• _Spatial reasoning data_
== Segment start ==
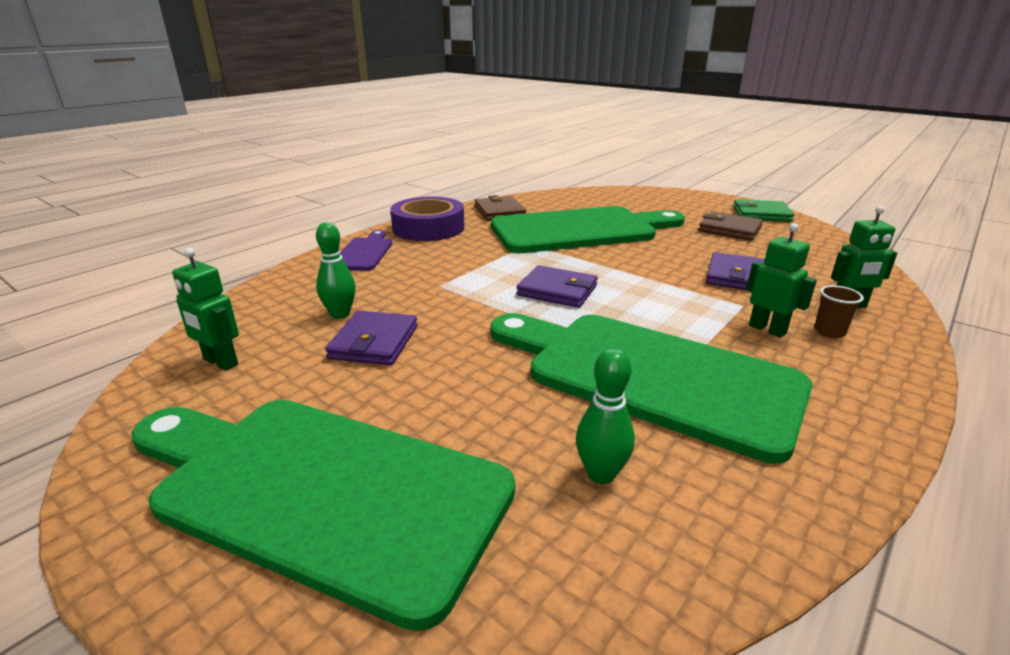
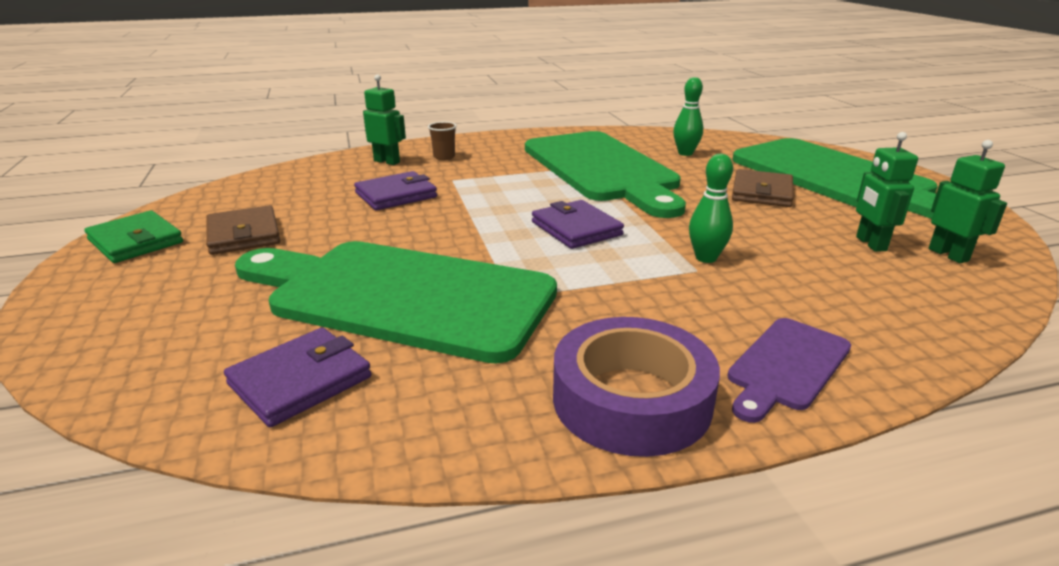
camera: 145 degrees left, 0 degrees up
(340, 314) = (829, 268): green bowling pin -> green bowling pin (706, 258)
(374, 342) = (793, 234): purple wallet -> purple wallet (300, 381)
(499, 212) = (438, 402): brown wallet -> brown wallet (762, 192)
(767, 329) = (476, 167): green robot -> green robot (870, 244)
== Segment end ==
• _EXERCISE PROMPT_
List every line above that holds the word "wallet".

• _EXERCISE SOLUTION_
(374, 342) = (793, 234): purple wallet -> purple wallet (300, 381)
(499, 212) = (438, 402): brown wallet -> brown wallet (762, 192)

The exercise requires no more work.